• _Written exercise_
Collect every line from the entries below that contains the string "place". Treat capital and lowercase letters as different.

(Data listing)
......

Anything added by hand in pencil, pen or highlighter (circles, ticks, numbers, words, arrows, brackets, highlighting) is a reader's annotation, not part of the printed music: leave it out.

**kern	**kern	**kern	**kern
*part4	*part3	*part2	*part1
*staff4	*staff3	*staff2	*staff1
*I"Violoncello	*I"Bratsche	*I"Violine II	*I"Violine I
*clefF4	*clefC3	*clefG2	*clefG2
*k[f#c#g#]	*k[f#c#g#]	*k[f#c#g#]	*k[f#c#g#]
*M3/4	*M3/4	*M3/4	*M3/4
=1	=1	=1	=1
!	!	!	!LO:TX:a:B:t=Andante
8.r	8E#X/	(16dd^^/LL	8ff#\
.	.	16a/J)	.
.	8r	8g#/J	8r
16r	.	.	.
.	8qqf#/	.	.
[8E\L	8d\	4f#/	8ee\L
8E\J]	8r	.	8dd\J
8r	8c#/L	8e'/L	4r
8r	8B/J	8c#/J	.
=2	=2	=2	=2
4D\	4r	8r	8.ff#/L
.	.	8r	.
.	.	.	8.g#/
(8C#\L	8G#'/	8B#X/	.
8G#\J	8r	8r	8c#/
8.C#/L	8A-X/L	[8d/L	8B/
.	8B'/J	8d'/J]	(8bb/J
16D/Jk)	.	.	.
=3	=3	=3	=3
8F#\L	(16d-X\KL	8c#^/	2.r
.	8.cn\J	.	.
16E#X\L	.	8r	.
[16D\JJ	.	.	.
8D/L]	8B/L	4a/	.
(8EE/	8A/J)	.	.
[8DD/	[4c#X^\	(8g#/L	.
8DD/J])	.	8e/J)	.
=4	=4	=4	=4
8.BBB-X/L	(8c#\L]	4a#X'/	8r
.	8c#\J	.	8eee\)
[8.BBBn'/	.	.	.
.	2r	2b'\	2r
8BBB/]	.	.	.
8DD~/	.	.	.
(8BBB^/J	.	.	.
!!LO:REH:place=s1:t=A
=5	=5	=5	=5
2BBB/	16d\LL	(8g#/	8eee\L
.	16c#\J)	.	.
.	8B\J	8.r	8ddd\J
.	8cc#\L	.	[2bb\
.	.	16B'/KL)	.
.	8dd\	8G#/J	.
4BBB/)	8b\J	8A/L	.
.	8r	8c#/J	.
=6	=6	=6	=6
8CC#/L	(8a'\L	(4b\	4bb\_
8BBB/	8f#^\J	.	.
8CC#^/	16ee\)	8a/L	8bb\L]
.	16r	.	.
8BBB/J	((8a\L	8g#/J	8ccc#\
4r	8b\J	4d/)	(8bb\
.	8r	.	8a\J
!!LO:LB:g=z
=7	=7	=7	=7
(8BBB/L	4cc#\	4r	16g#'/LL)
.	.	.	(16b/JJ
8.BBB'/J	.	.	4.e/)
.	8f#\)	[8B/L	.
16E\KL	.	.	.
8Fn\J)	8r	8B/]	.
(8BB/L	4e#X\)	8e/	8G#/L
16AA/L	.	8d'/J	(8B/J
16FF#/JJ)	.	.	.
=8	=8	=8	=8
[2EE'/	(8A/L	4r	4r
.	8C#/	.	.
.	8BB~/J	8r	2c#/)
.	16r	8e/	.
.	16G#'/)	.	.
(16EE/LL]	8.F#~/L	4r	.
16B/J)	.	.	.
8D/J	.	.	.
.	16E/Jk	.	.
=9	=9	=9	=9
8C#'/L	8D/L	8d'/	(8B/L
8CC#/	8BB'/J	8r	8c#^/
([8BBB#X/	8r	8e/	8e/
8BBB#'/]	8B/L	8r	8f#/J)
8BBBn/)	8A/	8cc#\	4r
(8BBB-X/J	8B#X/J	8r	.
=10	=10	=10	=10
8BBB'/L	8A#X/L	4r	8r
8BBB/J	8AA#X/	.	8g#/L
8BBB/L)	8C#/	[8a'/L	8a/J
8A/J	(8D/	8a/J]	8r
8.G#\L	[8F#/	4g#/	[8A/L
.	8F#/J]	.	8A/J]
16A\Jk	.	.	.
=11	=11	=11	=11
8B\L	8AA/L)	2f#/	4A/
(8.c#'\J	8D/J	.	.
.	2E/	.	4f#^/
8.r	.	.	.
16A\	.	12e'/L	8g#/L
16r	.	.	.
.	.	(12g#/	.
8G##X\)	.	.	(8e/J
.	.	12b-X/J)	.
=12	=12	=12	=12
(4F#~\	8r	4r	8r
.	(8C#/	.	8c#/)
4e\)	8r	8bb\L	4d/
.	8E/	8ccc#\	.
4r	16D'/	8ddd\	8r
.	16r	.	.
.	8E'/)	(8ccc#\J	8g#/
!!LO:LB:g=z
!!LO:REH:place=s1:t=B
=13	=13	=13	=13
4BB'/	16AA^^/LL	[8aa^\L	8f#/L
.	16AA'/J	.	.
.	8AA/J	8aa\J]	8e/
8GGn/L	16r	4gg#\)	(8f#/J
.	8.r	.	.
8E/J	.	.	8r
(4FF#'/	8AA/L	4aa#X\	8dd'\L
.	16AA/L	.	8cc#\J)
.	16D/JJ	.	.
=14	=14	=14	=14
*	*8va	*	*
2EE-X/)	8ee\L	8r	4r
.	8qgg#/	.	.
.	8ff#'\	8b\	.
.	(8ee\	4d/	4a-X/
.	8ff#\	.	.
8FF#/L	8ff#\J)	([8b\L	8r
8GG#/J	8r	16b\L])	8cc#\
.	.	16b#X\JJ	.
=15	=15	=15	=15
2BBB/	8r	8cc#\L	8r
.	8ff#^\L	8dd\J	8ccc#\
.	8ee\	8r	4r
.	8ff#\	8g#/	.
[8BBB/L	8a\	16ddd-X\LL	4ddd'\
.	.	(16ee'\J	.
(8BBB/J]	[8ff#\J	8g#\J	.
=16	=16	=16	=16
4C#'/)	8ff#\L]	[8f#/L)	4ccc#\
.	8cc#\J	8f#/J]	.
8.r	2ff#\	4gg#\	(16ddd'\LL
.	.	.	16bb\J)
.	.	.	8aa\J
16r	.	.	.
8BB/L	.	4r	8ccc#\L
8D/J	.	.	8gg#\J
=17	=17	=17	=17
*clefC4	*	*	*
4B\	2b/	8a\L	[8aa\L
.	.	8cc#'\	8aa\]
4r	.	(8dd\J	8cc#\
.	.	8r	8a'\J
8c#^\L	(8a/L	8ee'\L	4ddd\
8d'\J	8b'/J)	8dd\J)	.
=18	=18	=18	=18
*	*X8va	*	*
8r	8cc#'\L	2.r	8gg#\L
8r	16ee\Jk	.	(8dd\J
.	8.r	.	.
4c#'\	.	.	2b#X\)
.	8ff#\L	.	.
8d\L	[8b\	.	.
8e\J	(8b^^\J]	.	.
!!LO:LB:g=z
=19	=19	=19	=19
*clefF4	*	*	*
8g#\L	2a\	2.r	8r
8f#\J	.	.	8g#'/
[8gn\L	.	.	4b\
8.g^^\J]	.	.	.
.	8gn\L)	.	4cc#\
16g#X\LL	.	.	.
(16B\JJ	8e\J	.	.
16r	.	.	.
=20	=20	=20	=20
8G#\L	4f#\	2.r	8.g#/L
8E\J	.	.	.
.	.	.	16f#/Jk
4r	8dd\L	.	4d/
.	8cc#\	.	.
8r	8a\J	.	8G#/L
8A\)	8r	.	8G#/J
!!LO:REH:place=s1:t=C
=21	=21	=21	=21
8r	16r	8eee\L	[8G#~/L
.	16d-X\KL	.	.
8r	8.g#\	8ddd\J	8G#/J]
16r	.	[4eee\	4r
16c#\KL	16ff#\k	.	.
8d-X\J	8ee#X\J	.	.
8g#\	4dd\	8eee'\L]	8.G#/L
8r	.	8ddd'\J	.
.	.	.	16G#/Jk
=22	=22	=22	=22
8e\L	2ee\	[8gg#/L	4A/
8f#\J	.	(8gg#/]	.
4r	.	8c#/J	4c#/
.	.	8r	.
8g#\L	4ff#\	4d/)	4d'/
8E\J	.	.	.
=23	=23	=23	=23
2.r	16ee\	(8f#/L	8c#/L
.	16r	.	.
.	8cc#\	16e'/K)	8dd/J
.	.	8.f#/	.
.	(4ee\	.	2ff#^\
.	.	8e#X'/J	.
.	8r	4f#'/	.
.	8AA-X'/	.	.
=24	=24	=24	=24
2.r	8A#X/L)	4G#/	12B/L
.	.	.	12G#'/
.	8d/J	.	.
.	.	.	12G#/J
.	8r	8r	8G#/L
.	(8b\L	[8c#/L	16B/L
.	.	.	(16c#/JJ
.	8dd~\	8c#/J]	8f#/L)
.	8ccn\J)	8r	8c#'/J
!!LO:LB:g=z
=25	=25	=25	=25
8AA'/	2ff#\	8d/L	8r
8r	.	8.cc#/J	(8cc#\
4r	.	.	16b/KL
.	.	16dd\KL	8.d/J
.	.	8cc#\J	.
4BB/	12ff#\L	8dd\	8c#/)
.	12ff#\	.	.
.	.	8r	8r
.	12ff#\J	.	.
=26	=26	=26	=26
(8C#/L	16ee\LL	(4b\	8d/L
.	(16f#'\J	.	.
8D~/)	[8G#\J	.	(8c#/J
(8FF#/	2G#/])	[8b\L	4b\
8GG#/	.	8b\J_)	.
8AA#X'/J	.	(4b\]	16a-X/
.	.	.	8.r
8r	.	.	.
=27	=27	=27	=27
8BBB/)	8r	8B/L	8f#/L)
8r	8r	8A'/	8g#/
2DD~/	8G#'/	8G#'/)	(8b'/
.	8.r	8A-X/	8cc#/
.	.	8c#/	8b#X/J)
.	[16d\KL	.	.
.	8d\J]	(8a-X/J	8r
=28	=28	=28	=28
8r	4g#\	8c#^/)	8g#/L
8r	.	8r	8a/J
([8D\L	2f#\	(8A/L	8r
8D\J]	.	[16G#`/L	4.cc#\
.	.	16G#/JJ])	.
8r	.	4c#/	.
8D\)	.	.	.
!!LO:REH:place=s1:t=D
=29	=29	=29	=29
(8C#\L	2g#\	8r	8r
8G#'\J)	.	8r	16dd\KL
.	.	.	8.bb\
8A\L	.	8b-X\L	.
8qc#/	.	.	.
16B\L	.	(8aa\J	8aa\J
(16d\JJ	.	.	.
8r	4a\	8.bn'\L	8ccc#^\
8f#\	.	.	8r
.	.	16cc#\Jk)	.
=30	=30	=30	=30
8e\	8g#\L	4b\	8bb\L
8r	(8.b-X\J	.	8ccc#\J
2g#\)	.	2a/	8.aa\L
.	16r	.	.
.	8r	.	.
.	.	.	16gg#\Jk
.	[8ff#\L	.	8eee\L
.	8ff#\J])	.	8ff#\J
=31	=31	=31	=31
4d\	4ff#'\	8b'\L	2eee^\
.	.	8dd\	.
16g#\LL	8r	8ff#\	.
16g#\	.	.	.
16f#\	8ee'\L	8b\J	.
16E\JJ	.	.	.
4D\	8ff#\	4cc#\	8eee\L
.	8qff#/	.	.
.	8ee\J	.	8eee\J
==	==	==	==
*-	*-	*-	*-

......

• _Task result_
!!LO:REH:place=s1:t=A
!!LO:REH:place=s1:t=B
!!LO:REH:place=s1:t=C
!!LO:REH:place=s1:t=D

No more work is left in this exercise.